# Problem to solve
If a record below holds a picture, drop the picture and copy everything else exactly.

# Input data

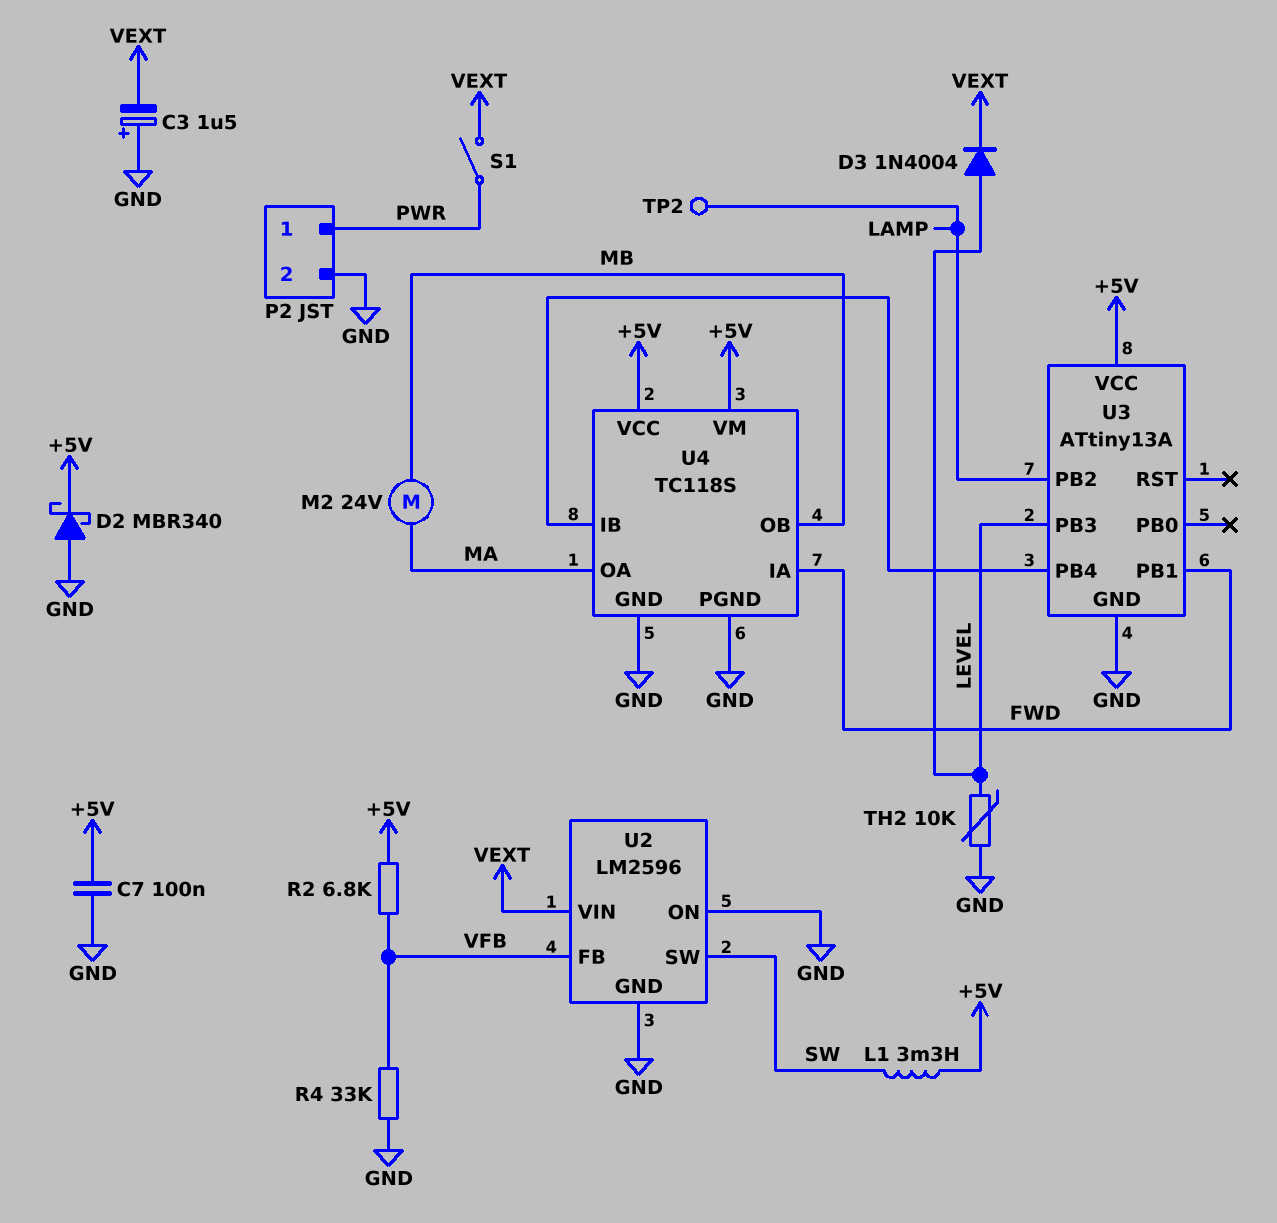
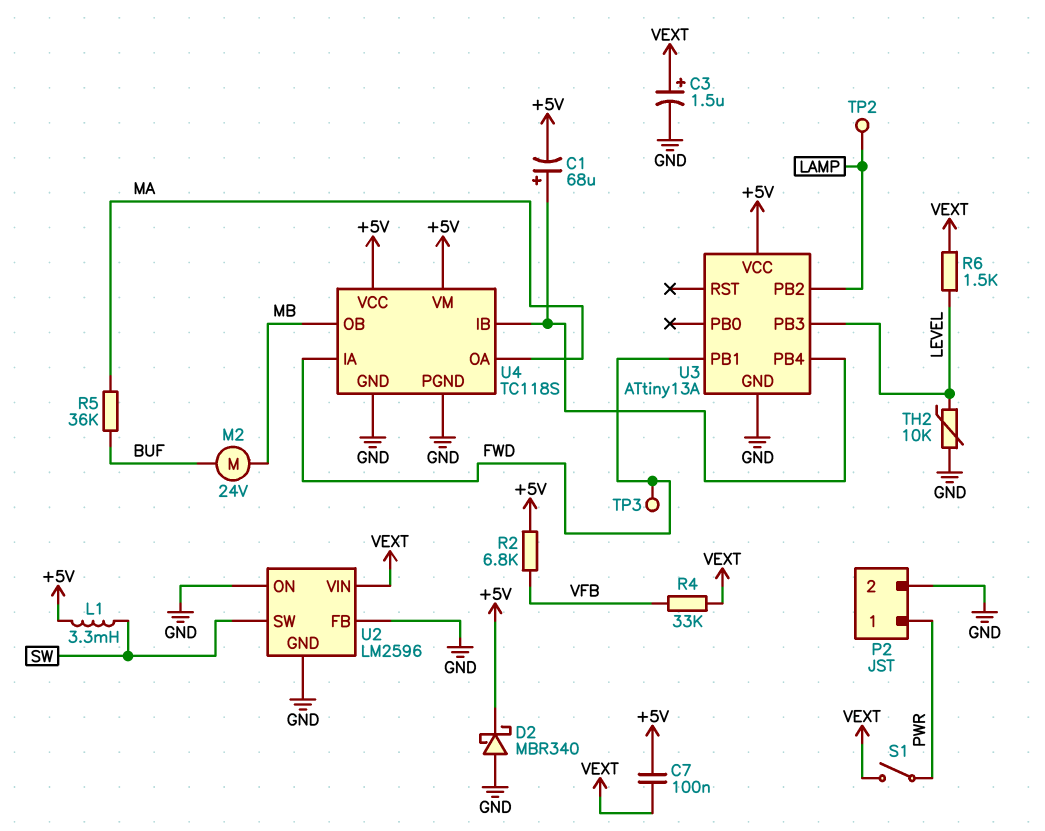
C1: none -> 68uF (plus U3/PB4, minus +5V)
C3: 1.5uF (plus GND, minus VEXT) -> 1.5uF (plus VEXT, minus GND)
C7: 100nF (+5V, GND) -> 100nF (+5V, VEXT)
D3: diode 1N4004 (A LEVEL, K VEXT) -> none
M2: motor 24V (MA, MB) -> motor 24V (BUF, MB)
R4: 33k (GND, VFB) -> 33k (VEXT, VFB)
R5: none -> 36k (BUF, MA)
R6: none -> 1.5k (LEVEL, VEXT)
TP3: none -> test point (FWD)
U2 pin FB: VFB -> GND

# Output of the task
C1: none -> 68uF (plus U3/PB4, minus +5V)
C3: 1.5uF (plus GND, minus VEXT) -> 1.5uF (plus VEXT, minus GND)
C7: 100nF (+5V, GND) -> 100nF (+5V, VEXT)
D3: diode 1N4004 (A LEVEL, K VEXT) -> none
M2: motor 24V (MA, MB) -> motor 24V (BUF, MB)
R4: 33k (GND, VFB) -> 33k (VEXT, VFB)
R5: none -> 36k (BUF, MA)
R6: none -> 1.5k (LEVEL, VEXT)
TP3: none -> test point (FWD)
U2 pin FB: VFB -> GND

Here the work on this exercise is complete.